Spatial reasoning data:
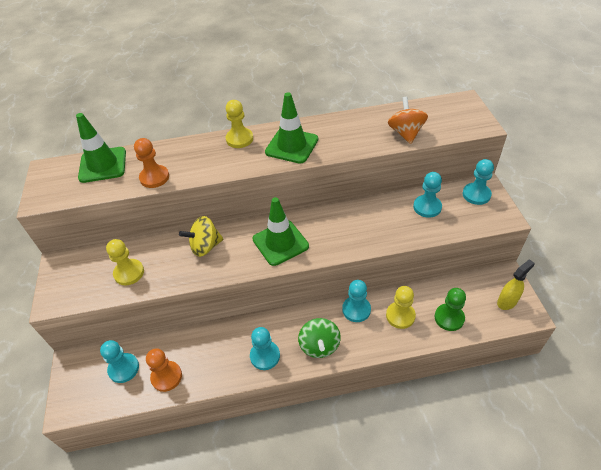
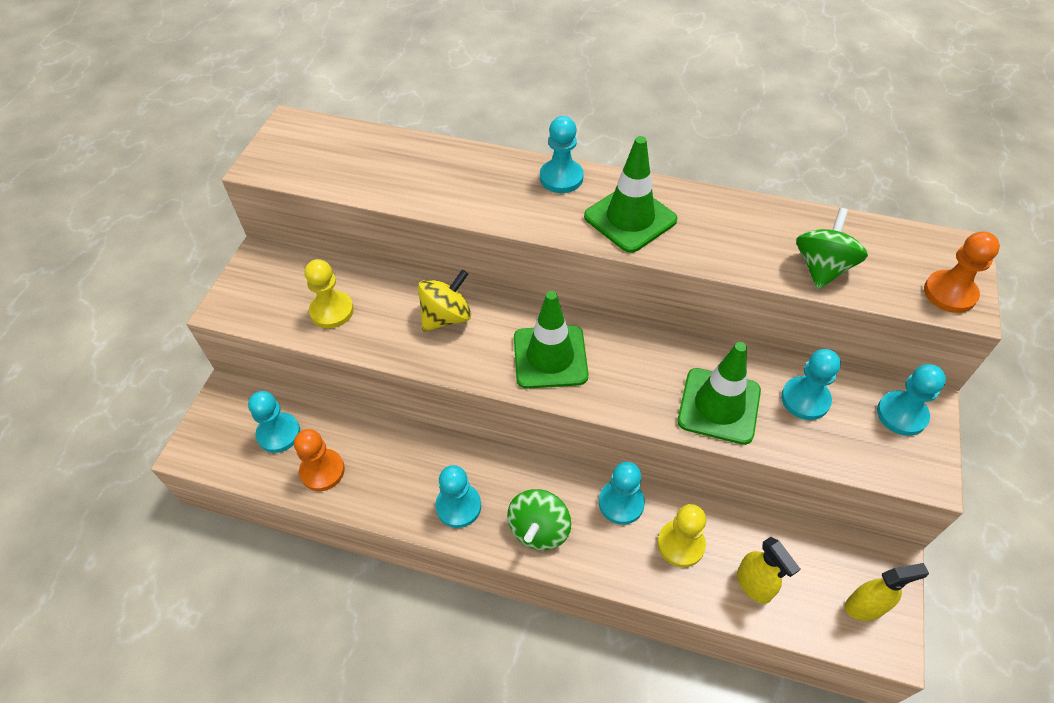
camera: 25 degrees right, 5 degrees up
(103, 165) = (360, 146): green traffic cone -> green traffic cone (719, 406)
(154, 177) = (414, 191): orange pawn -> orange pawn (949, 293)
(205, 246) = (446, 317): yellow spinning top -> yellow spinning top turned 135 degrees clockwise
(239, 139) = (561, 178): yellow pawn -> turquoise pawn
(406, 133) = (822, 267): orange spinning top -> green spinning top
(449, 318) = (754, 585): green pawn -> yellow spray bottle

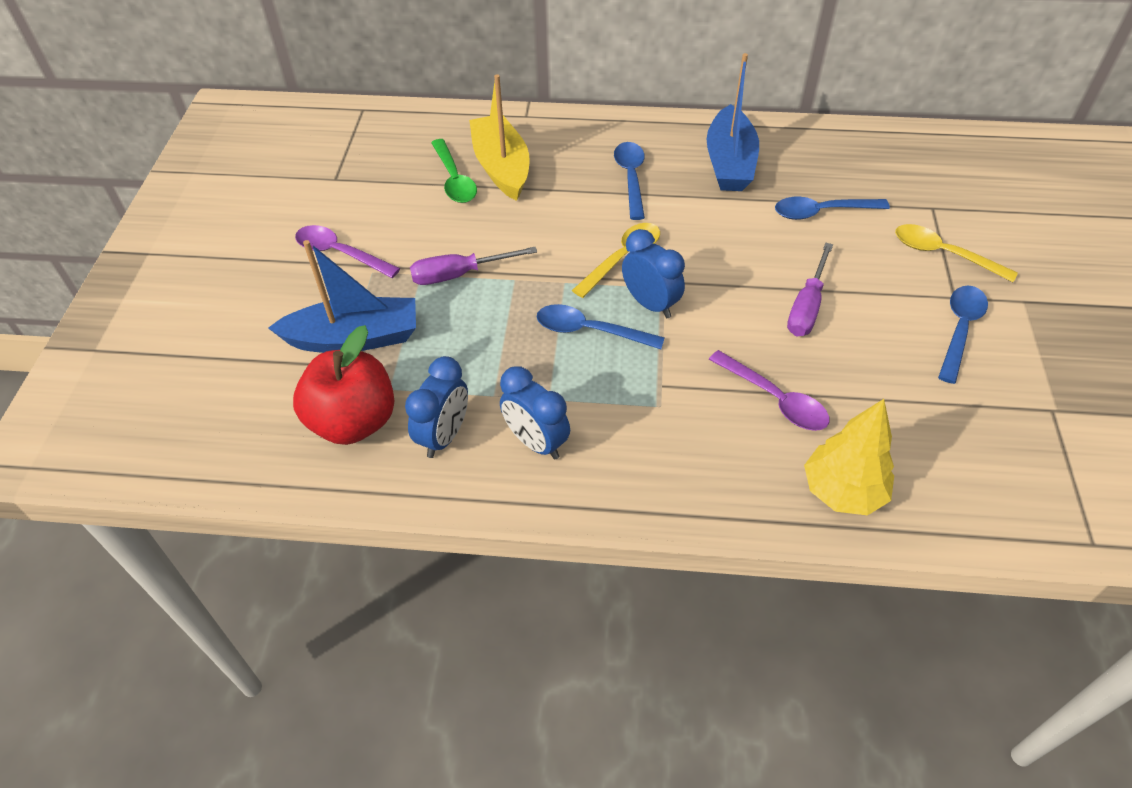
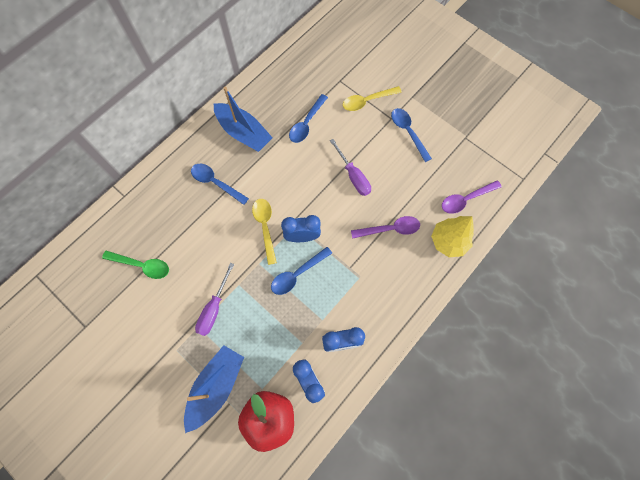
camera: 55 degrees left, 20 degrees up
(340, 253) = (148, 359): purple spoon -> purple spoon (466, 199)
(501, 167) = (153, 236): yellow boat -> none

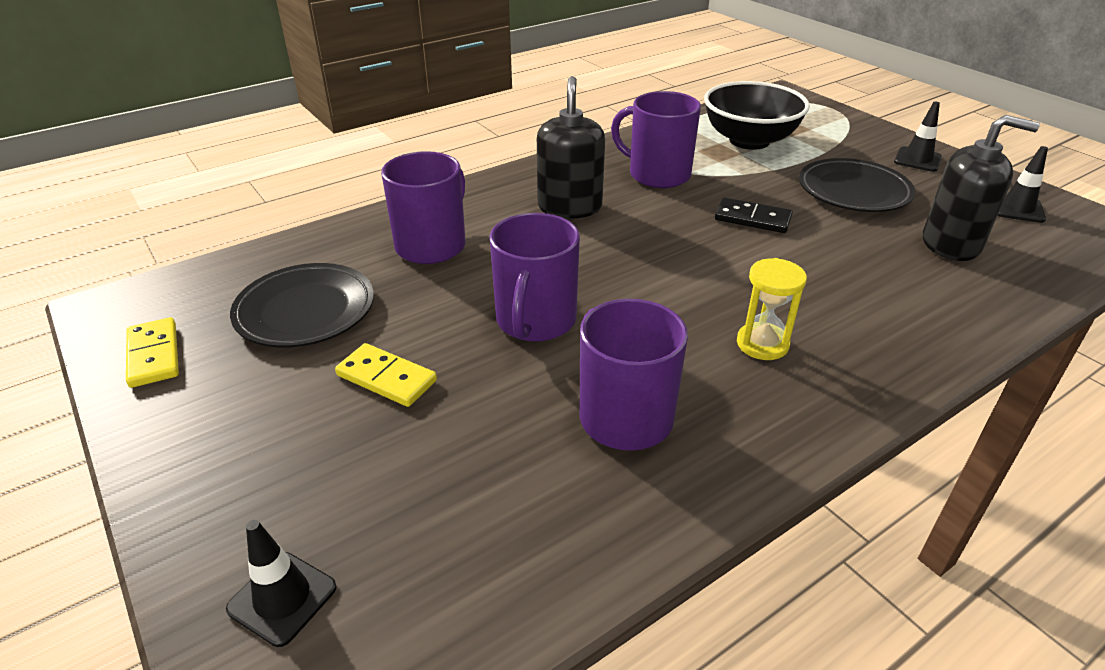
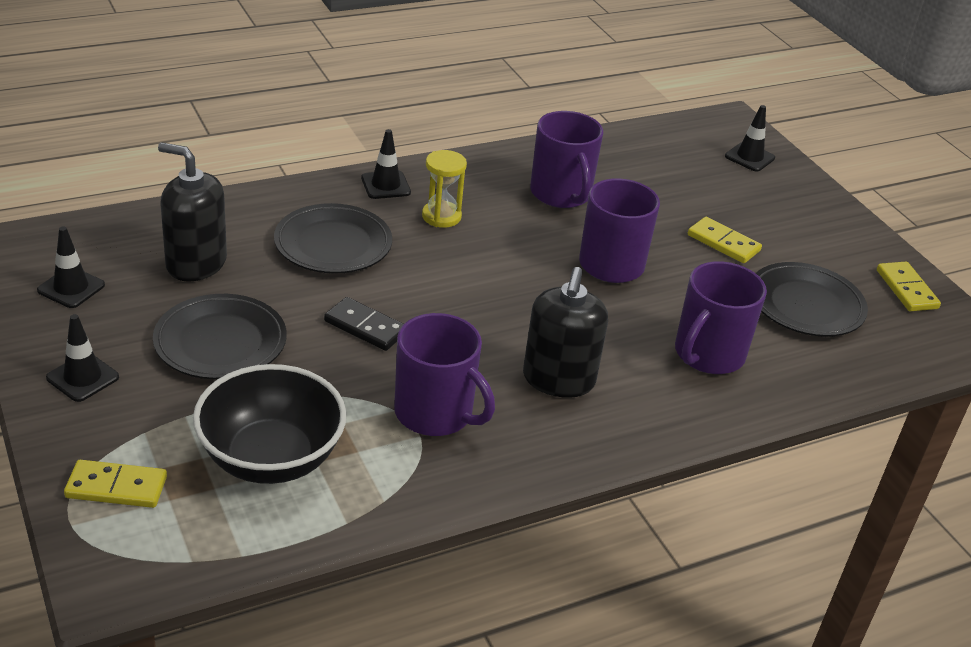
camera: 175 degrees left, 0 degrees up
(824, 120) = (116, 487): none -> yellow domino
(849, 285) = (333, 245): none -> black plate
(864, 377) = (385, 185): none -> black traffic cone

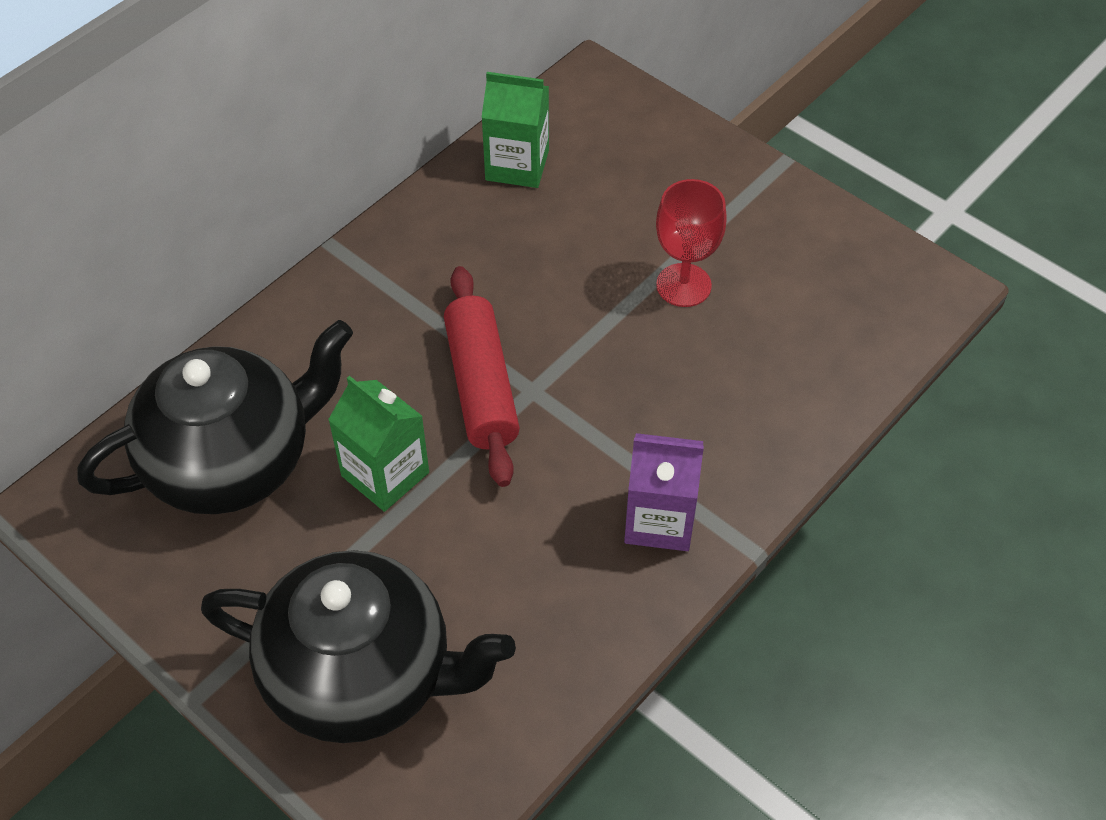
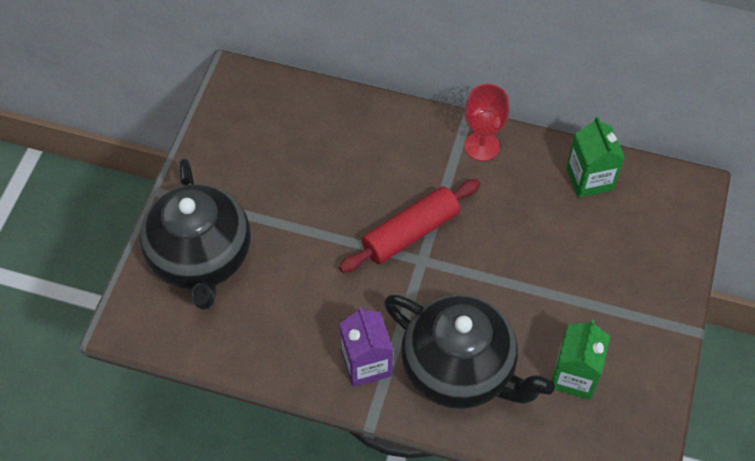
camera: 65 degrees right, 5 degrees up
(232, 461) = (298, 139): black teapot -> black teapot (460, 369)
(385, 474) = (326, 212): green carton -> green carton (574, 376)
(683, 285) = (549, 310): red goblet -> red goblet (482, 146)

**Problem description:** Of the lines in the data, report each one containing the string "yellow".

**Answer area:**
(205, 246) = (446, 317): yellow spinning top -> yellow spinning top turned 135 degrees clockwise
(239, 139) = (561, 178): yellow pawn -> turquoise pawn
(449, 318) = (754, 585): green pawn -> yellow spray bottle
(501, 167) = (153, 236): yellow boat -> none
(824, 120) = (116, 487): none -> yellow domino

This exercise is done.